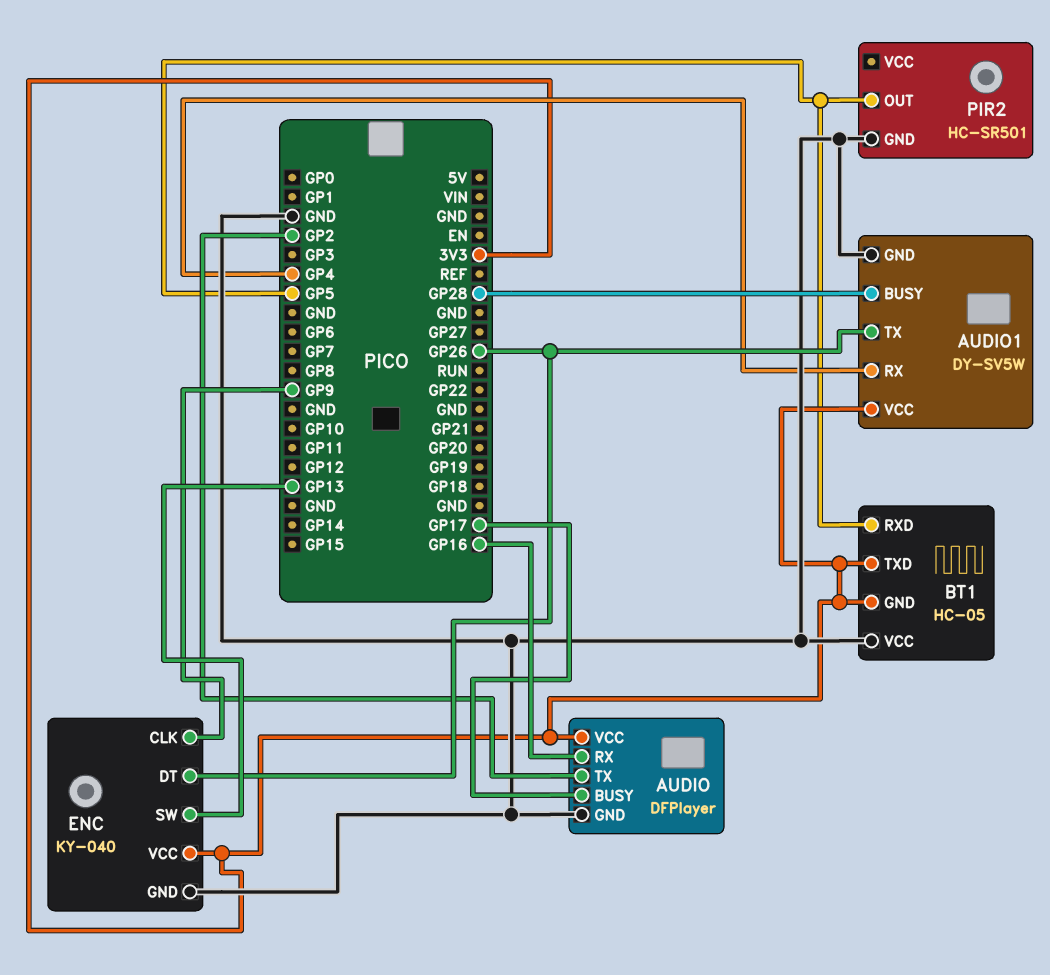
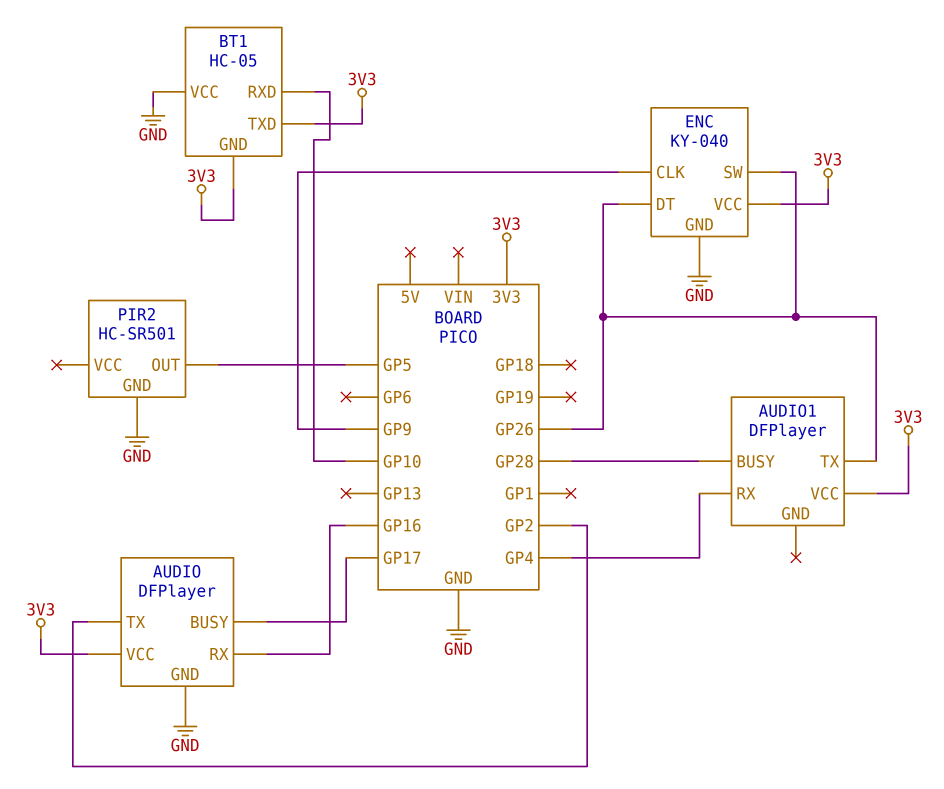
AUDIO1: DY-SV5W -> DFPlayer
AUDIO1 pin GND: GND -> none
BT1 pin RXD: GP5 -> GP10
ENC pin SW: GP13 -> GP26

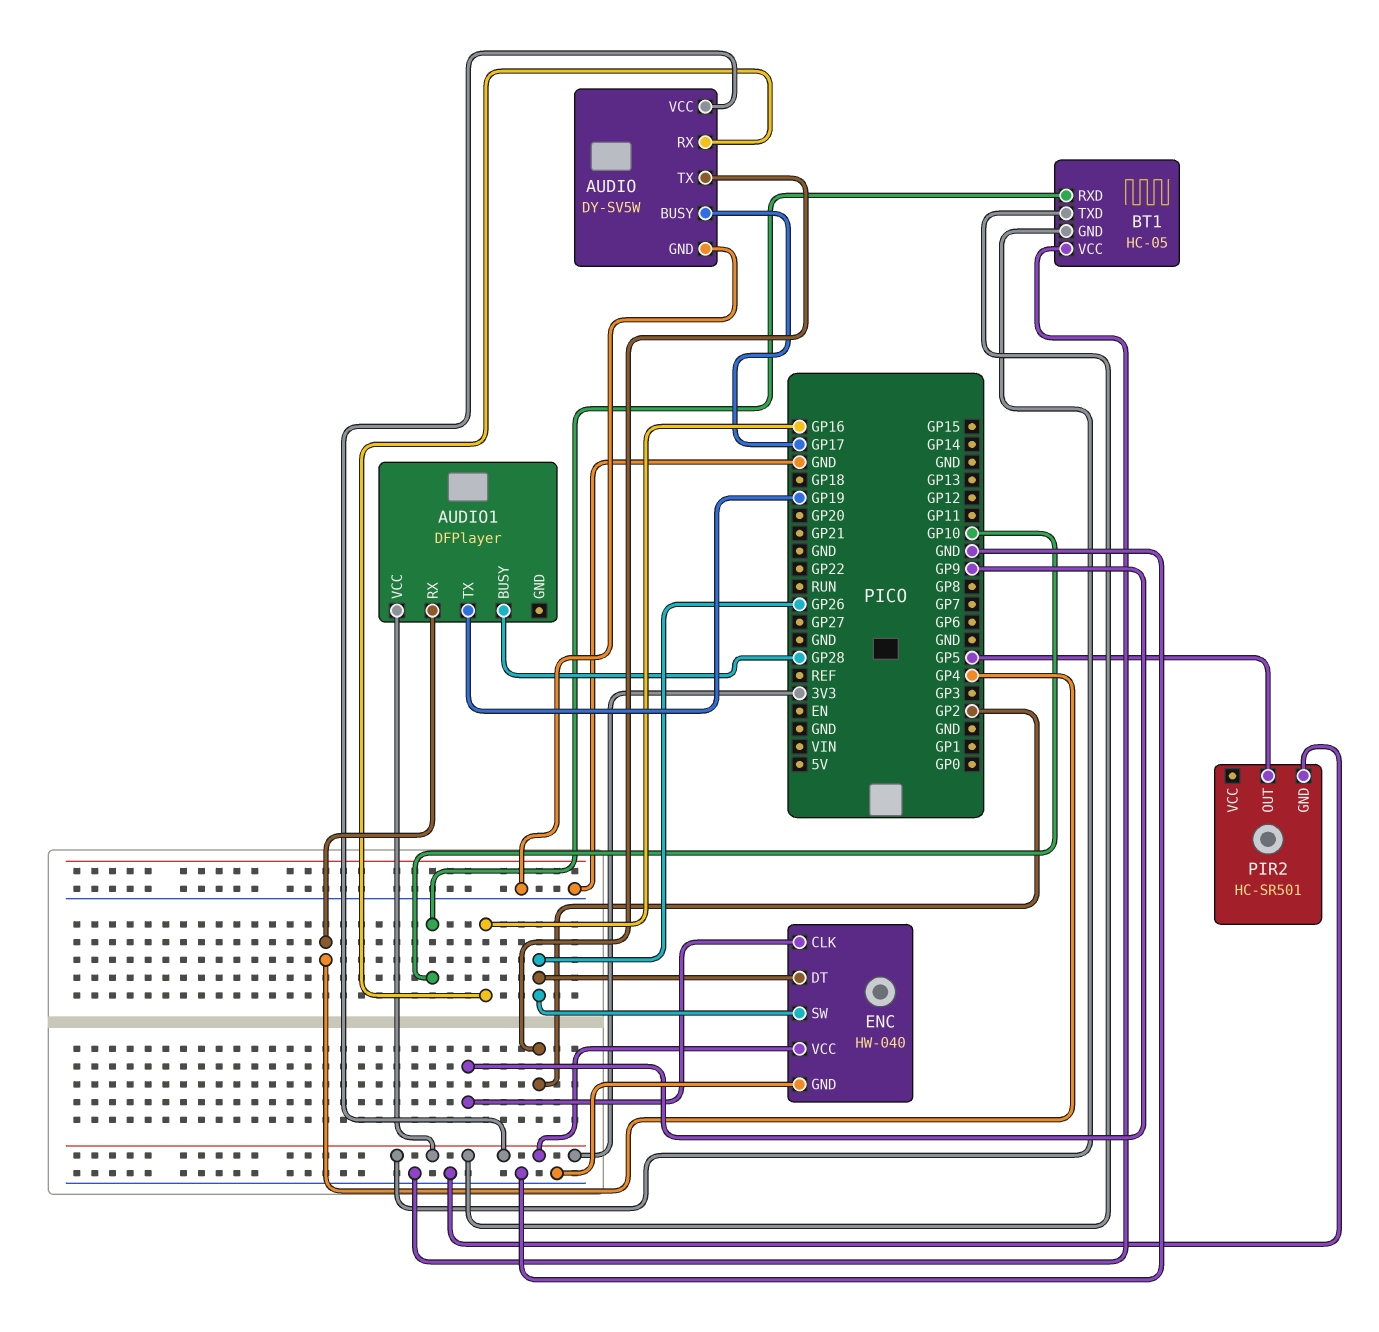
AUDIO: DFPlayer -> DY-SV5W
AUDIO1 pin TX: GP26 -> GP19
ENC: KY-040 -> HW-040

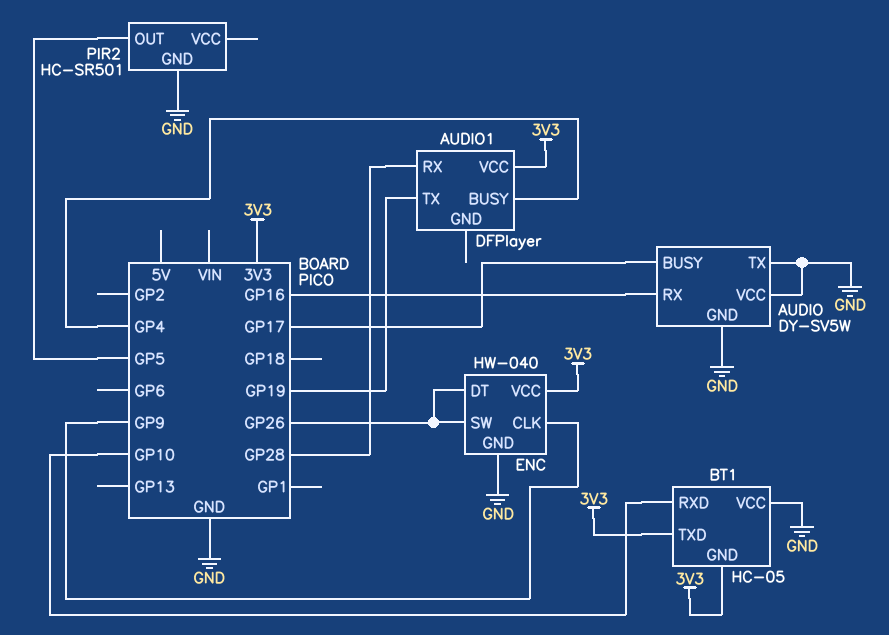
AUDIO pin TX: GP2 -> GND
AUDIO pin VCC: 3V3 -> GND
AUDIO1 pin BUSY: GP28 -> GP4
AUDIO1 pin RX: GP4 -> GP28

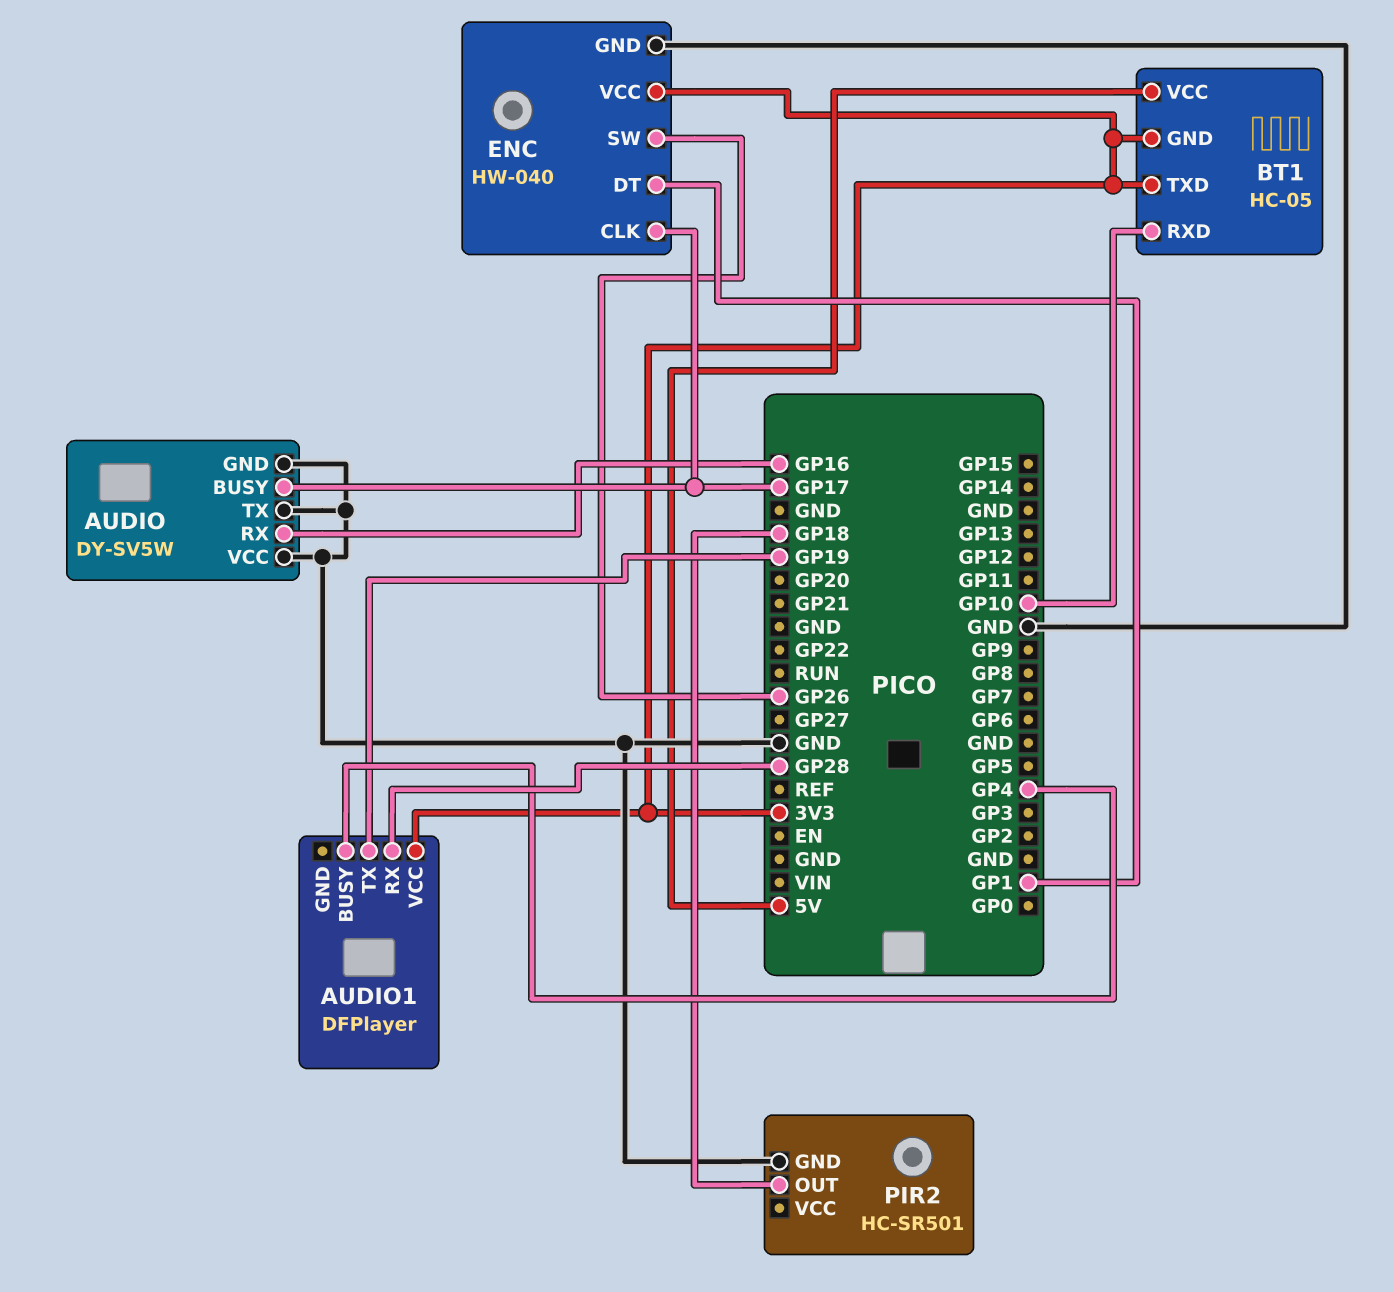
BT1 pin VCC: GND -> 5V
ENC pin CLK: GP9 -> GP17
ENC pin DT: GP26 -> GP1
PIR2 pin OUT: GP5 -> GP18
——
__Problem to solve__: Copy every line of the data that holds the string "DFPlayer".

__Solution__:
AUDIO1: DY-SV5W -> DFPlayer
AUDIO: DFPlayer -> DY-SV5W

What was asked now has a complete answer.